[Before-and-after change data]
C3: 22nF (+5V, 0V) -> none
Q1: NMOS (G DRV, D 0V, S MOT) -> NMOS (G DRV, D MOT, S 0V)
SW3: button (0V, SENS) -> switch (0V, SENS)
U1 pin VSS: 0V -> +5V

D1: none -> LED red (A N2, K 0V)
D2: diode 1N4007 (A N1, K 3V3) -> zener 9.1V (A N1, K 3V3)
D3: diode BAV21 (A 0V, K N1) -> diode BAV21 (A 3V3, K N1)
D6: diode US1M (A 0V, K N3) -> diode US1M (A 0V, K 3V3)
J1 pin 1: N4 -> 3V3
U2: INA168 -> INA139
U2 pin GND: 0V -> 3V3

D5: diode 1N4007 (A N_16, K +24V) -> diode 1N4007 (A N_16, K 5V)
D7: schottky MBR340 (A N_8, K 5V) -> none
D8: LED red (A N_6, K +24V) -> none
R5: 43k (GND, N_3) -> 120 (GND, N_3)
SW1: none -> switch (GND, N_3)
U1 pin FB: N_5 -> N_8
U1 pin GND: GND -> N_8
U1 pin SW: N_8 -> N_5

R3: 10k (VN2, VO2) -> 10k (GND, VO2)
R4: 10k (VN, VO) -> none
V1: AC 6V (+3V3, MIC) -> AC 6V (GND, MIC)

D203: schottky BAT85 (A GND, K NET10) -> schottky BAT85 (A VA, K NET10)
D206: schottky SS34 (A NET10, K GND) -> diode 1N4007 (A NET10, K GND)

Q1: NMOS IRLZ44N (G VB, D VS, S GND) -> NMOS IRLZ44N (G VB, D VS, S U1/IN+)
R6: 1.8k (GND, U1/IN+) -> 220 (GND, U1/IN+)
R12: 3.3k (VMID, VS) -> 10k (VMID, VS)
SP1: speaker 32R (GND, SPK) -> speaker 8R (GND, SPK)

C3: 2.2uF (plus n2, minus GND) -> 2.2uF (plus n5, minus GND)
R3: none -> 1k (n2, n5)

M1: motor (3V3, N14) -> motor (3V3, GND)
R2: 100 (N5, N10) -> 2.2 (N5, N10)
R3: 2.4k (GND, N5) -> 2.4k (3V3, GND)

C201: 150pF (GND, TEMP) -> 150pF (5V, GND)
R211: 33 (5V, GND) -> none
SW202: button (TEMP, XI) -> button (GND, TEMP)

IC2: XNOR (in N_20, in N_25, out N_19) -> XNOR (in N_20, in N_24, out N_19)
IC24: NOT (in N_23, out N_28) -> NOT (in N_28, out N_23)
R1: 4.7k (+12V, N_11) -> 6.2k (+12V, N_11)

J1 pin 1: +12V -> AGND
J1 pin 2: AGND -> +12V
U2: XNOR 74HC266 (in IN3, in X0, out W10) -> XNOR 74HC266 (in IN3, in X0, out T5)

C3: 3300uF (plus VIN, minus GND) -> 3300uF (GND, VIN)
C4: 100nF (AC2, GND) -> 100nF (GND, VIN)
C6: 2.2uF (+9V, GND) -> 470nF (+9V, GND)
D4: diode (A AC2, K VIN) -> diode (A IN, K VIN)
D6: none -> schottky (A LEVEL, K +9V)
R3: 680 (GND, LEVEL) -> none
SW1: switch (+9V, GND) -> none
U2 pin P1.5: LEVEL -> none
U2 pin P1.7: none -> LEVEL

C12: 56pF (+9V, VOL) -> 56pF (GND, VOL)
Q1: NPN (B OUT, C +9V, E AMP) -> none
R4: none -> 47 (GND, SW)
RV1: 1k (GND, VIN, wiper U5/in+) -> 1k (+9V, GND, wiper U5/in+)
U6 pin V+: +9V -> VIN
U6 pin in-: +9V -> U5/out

## Task brief
From the first record to the last, print each one exactly.

## Task result
C3: 22nF (+5V, 0V) -> none
Q1: NMOS (G DRV, D 0V, S MOT) -> NMOS (G DRV, D MOT, S 0V)
SW3: button (0V, SENS) -> switch (0V, SENS)
U1 pin VSS: 0V -> +5V

D1: none -> LED red (A N2, K 0V)
D2: diode 1N4007 (A N1, K 3V3) -> zener 9.1V (A N1, K 3V3)
D3: diode BAV21 (A 0V, K N1) -> diode BAV21 (A 3V3, K N1)
D6: diode US1M (A 0V, K N3) -> diode US1M (A 0V, K 3V3)
J1 pin 1: N4 -> 3V3
U2: INA168 -> INA139
U2 pin GND: 0V -> 3V3

D5: diode 1N4007 (A N_16, K +24V) -> diode 1N4007 (A N_16, K 5V)
D7: schottky MBR340 (A N_8, K 5V) -> none
D8: LED red (A N_6, K +24V) -> none
R5: 43k (GND, N_3) -> 120 (GND, N_3)
SW1: none -> switch (GND, N_3)
U1 pin FB: N_5 -> N_8
U1 pin GND: GND -> N_8
U1 pin SW: N_8 -> N_5

R3: 10k (VN2, VO2) -> 10k (GND, VO2)
R4: 10k (VN, VO) -> none
V1: AC 6V (+3V3, MIC) -> AC 6V (GND, MIC)

D203: schottky BAT85 (A GND, K NET10) -> schottky BAT85 (A VA, K NET10)
D206: schottky SS34 (A NET10, K GND) -> diode 1N4007 (A NET10, K GND)

Q1: NMOS IRLZ44N (G VB, D VS, S GND) -> NMOS IRLZ44N (G VB, D VS, S U1/IN+)
R6: 1.8k (GND, U1/IN+) -> 220 (GND, U1/IN+)
R12: 3.3k (VMID, VS) -> 10k (VMID, VS)
SP1: speaker 32R (GND, SPK) -> speaker 8R (GND, SPK)

C3: 2.2uF (plus n2, minus GND) -> 2.2uF (plus n5, minus GND)
R3: none -> 1k (n2, n5)

M1: motor (3V3, N14) -> motor (3V3, GND)
R2: 100 (N5, N10) -> 2.2 (N5, N10)
R3: 2.4k (GND, N5) -> 2.4k (3V3, GND)

C201: 150pF (GND, TEMP) -> 150pF (5V, GND)
R211: 33 (5V, GND) -> none
SW202: button (TEMP, XI) -> button (GND, TEMP)

IC2: XNOR (in N_20, in N_25, out N_19) -> XNOR (in N_20, in N_24, out N_19)
IC24: NOT (in N_23, out N_28) -> NOT (in N_28, out N_23)
R1: 4.7k (+12V, N_11) -> 6.2k (+12V, N_11)

J1 pin 1: +12V -> AGND
J1 pin 2: AGND -> +12V
U2: XNOR 74HC266 (in IN3, in X0, out W10) -> XNOR 74HC266 (in IN3, in X0, out T5)

C3: 3300uF (plus VIN, minus GND) -> 3300uF (GND, VIN)
C4: 100nF (AC2, GND) -> 100nF (GND, VIN)
C6: 2.2uF (+9V, GND) -> 470nF (+9V, GND)
D4: diode (A AC2, K VIN) -> diode (A IN, K VIN)
D6: none -> schottky (A LEVEL, K +9V)
R3: 680 (GND, LEVEL) -> none
SW1: switch (+9V, GND) -> none
U2 pin P1.5: LEVEL -> none
U2 pin P1.7: none -> LEVEL

C12: 56pF (+9V, VOL) -> 56pF (GND, VOL)
Q1: NPN (B OUT, C +9V, E AMP) -> none
R4: none -> 47 (GND, SW)
RV1: 1k (GND, VIN, wiper U5/in+) -> 1k (+9V, GND, wiper U5/in+)
U6 pin V+: +9V -> VIN
U6 pin in-: +9V -> U5/out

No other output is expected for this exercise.